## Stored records
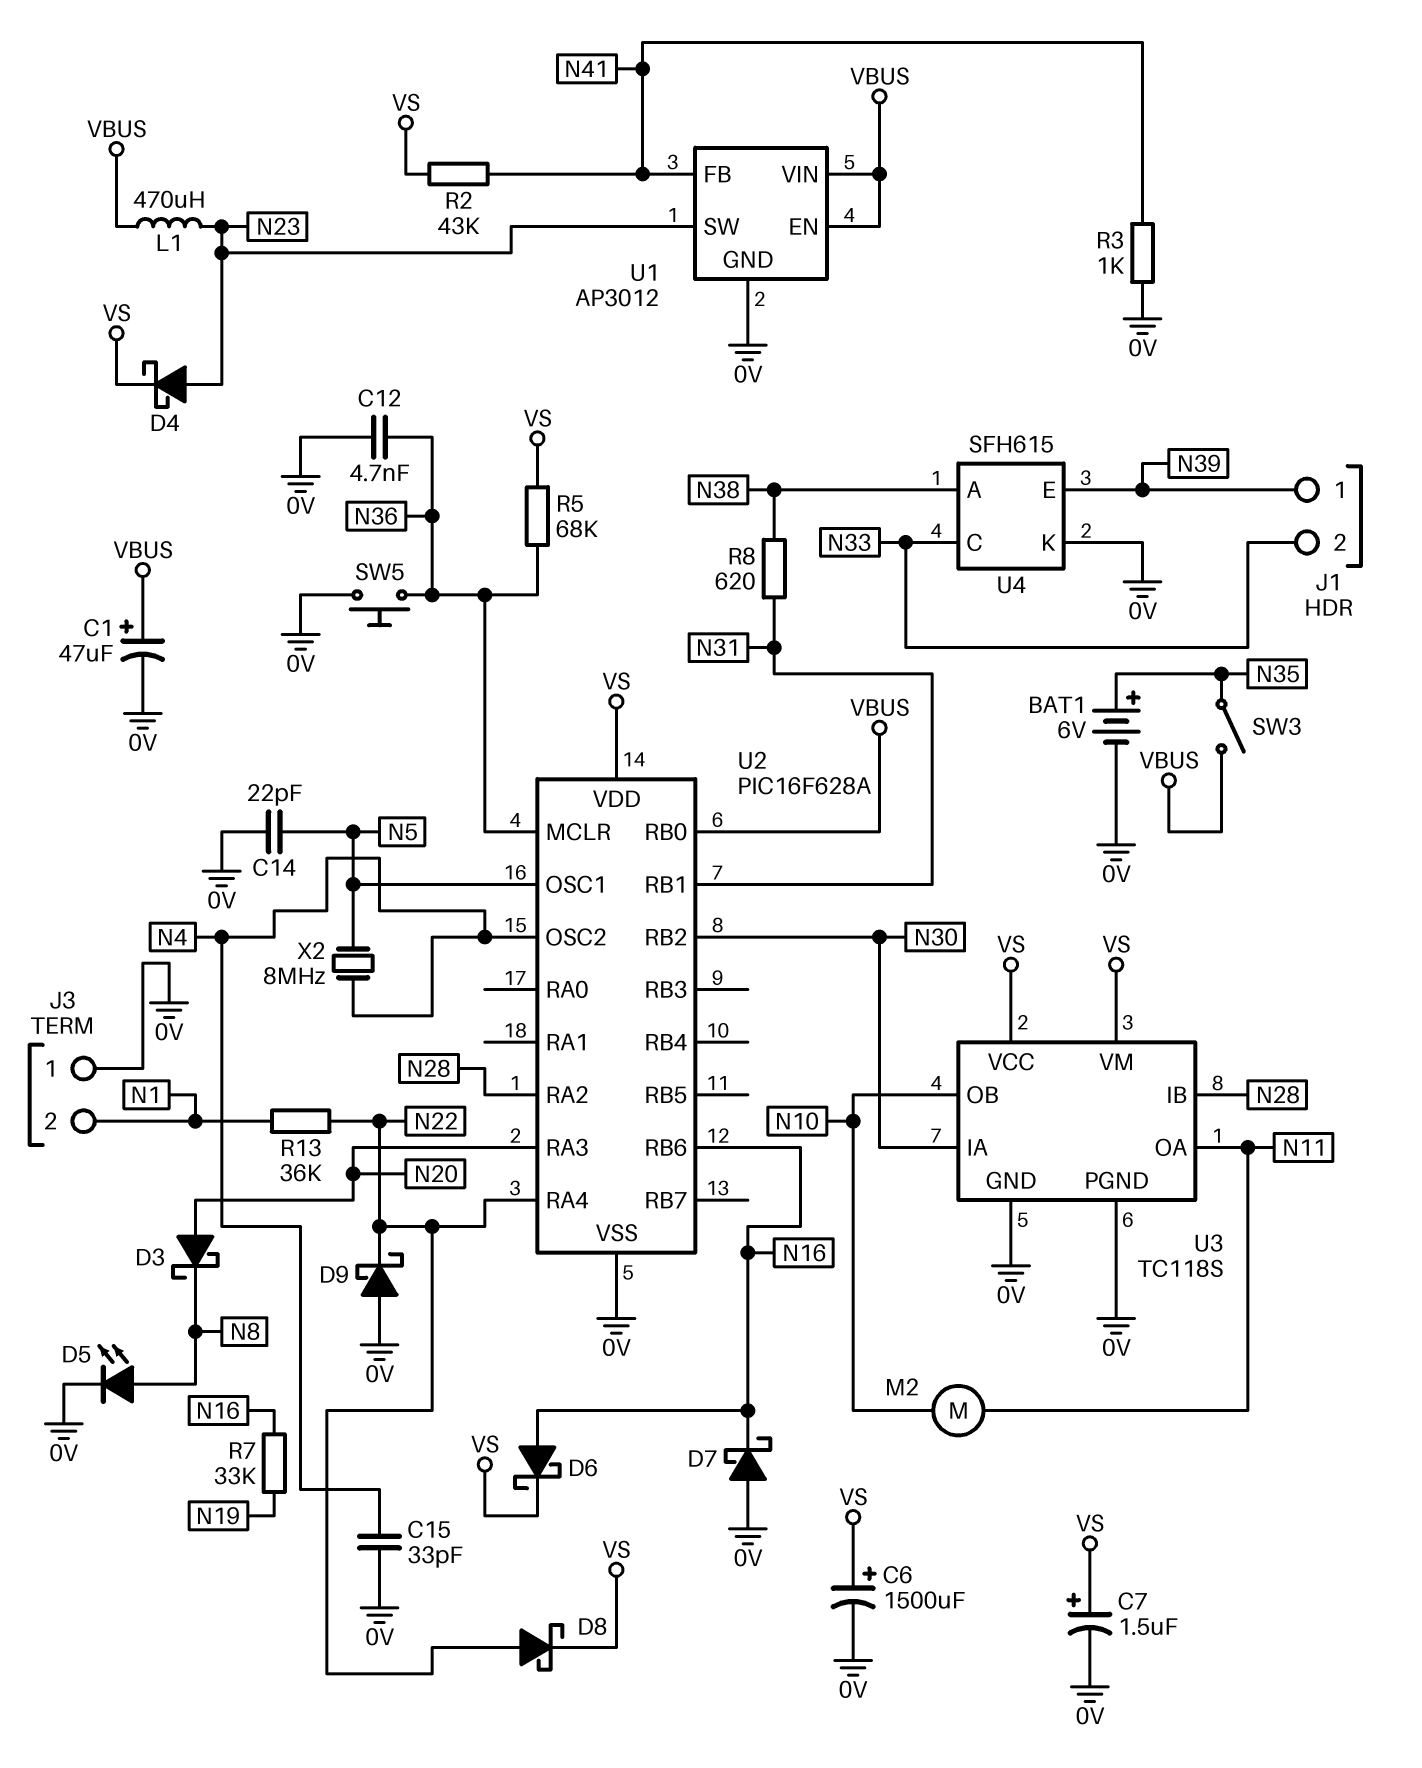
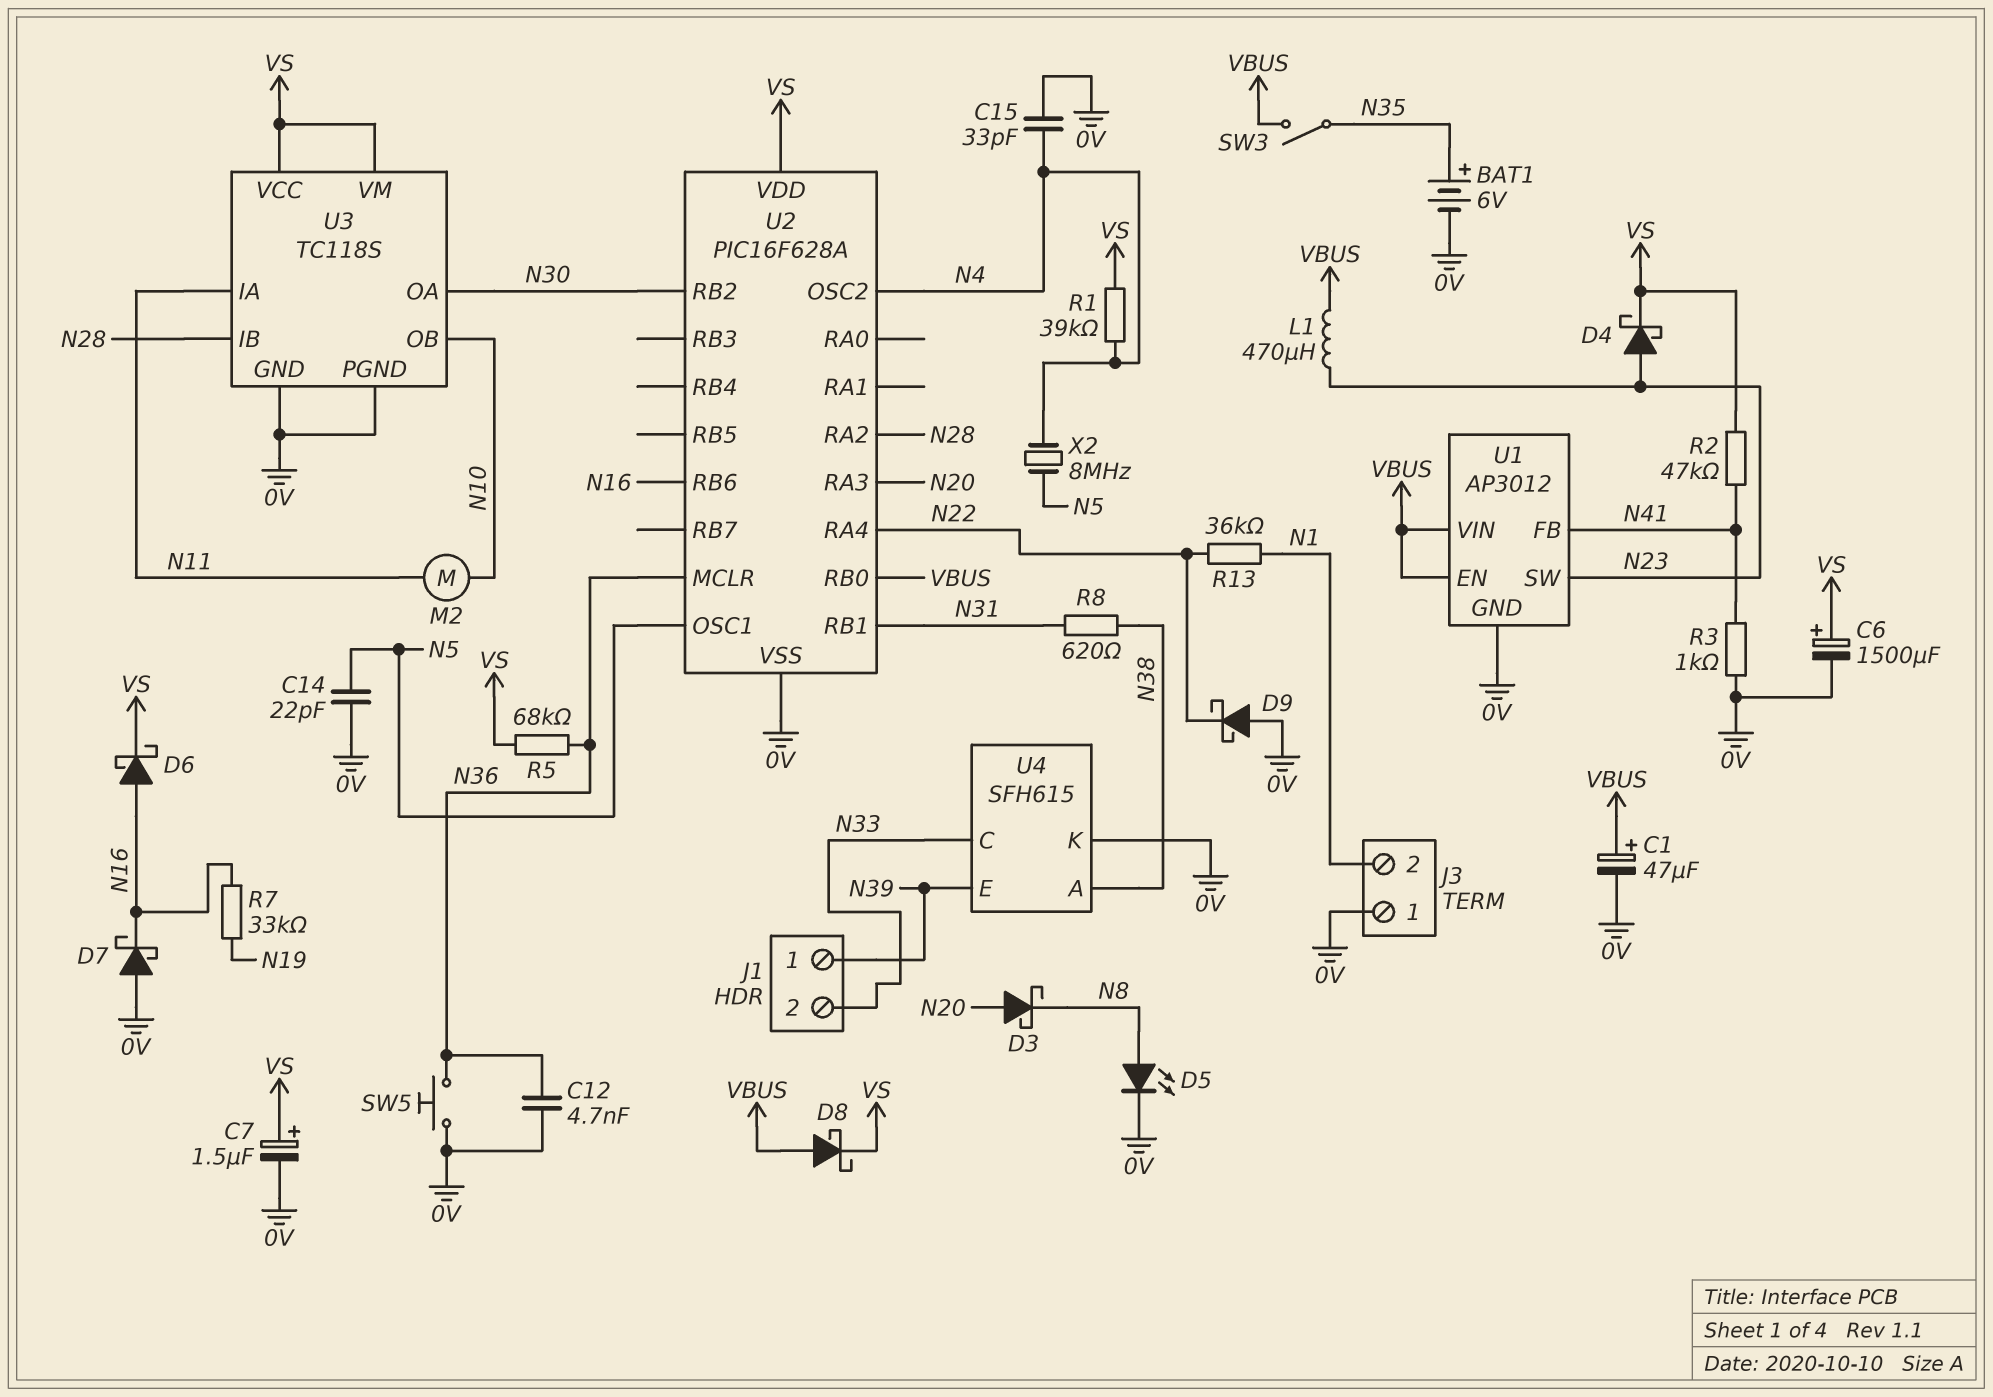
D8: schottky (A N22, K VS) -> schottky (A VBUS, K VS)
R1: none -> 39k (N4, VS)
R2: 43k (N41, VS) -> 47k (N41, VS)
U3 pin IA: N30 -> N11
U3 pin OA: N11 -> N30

## PROBLEM TO SOLVE
In your copy of the records above, include no pictures and match every line exactly.

## SOLUTION TO THIS PROBLEM
D8: schottky (A N22, K VS) -> schottky (A VBUS, K VS)
R1: none -> 39k (N4, VS)
R2: 43k (N41, VS) -> 47k (N41, VS)
U3 pin IA: N30 -> N11
U3 pin OA: N11 -> N30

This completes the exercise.